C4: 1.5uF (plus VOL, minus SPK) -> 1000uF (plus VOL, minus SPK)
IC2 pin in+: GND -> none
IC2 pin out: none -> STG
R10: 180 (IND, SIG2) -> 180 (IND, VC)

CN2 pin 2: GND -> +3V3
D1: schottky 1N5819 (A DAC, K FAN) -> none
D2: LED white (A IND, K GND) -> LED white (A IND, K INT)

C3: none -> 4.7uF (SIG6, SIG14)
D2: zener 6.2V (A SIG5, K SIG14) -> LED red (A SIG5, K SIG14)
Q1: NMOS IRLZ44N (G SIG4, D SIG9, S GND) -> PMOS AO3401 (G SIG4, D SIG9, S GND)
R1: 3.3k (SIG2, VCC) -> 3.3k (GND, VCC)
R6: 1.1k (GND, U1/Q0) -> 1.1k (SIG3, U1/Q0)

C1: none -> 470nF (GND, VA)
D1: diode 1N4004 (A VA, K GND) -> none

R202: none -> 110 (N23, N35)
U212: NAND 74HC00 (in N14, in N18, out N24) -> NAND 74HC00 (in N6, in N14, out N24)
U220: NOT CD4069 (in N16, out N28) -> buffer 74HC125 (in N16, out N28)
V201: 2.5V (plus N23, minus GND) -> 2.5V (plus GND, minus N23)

■ ■ ■ ■ ■ ■ ■

**What to work on:** Type out the entries exactly as they appear above.

**Answer section:**
C4: 1.5uF (plus VOL, minus SPK) -> 1000uF (plus VOL, minus SPK)
IC2 pin in+: GND -> none
IC2 pin out: none -> STG
R10: 180 (IND, SIG2) -> 180 (IND, VC)

CN2 pin 2: GND -> +3V3
D1: schottky 1N5819 (A DAC, K FAN) -> none
D2: LED white (A IND, K GND) -> LED white (A IND, K INT)

C3: none -> 4.7uF (SIG6, SIG14)
D2: zener 6.2V (A SIG5, K SIG14) -> LED red (A SIG5, K SIG14)
Q1: NMOS IRLZ44N (G SIG4, D SIG9, S GND) -> PMOS AO3401 (G SIG4, D SIG9, S GND)
R1: 3.3k (SIG2, VCC) -> 3.3k (GND, VCC)
R6: 1.1k (GND, U1/Q0) -> 1.1k (SIG3, U1/Q0)

C1: none -> 470nF (GND, VA)
D1: diode 1N4004 (A VA, K GND) -> none

R202: none -> 110 (N23, N35)
U212: NAND 74HC00 (in N14, in N18, out N24) -> NAND 74HC00 (in N6, in N14, out N24)
U220: NOT CD4069 (in N16, out N28) -> buffer 74HC125 (in N16, out N28)
V201: 2.5V (plus N23, minus GND) -> 2.5V (plus GND, minus N23)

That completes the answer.